┌─ Data

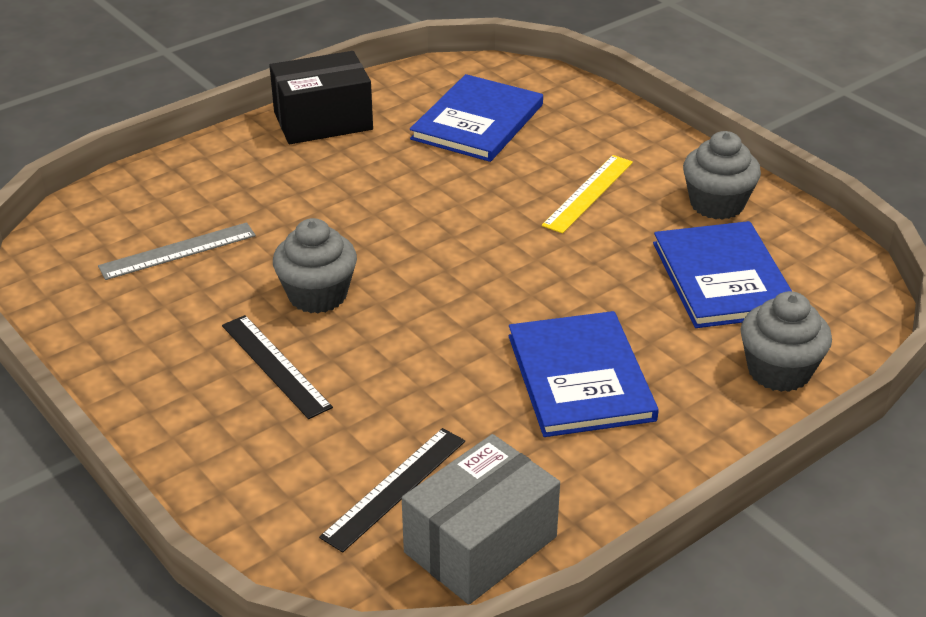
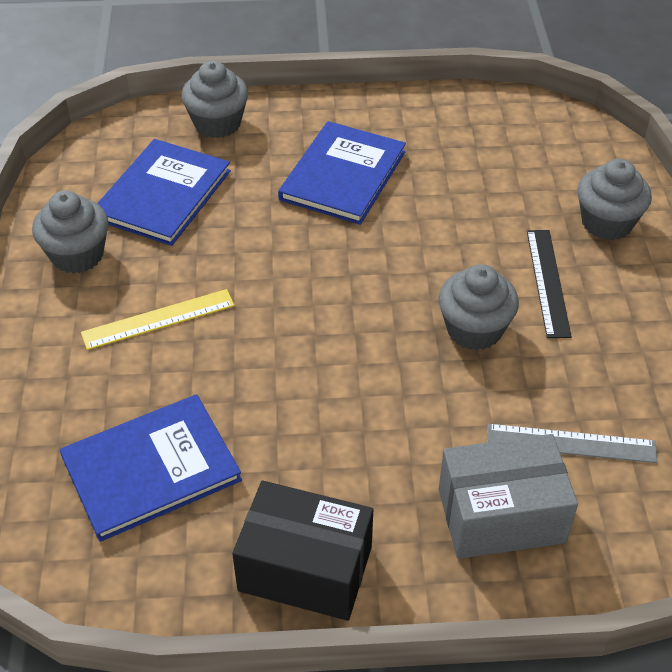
camera: 145 degrees left, 10 degrees up
(247, 459) = (607, 223): none -> grey cupcake
(395, 488) = (522, 165): black ruler -> none
(480, 544) = (496, 117): grey box -> grey box (501, 515)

└─

◆ Work instructions ◆
Please print the listing above again word for word, without its pictures.

◆ Answer space ◆
camera: 145 degrees left, 10 degrees up
(247, 459) = (607, 223): none -> grey cupcake
(395, 488) = (522, 165): black ruler -> none
(480, 544) = (496, 117): grey box -> grey box (501, 515)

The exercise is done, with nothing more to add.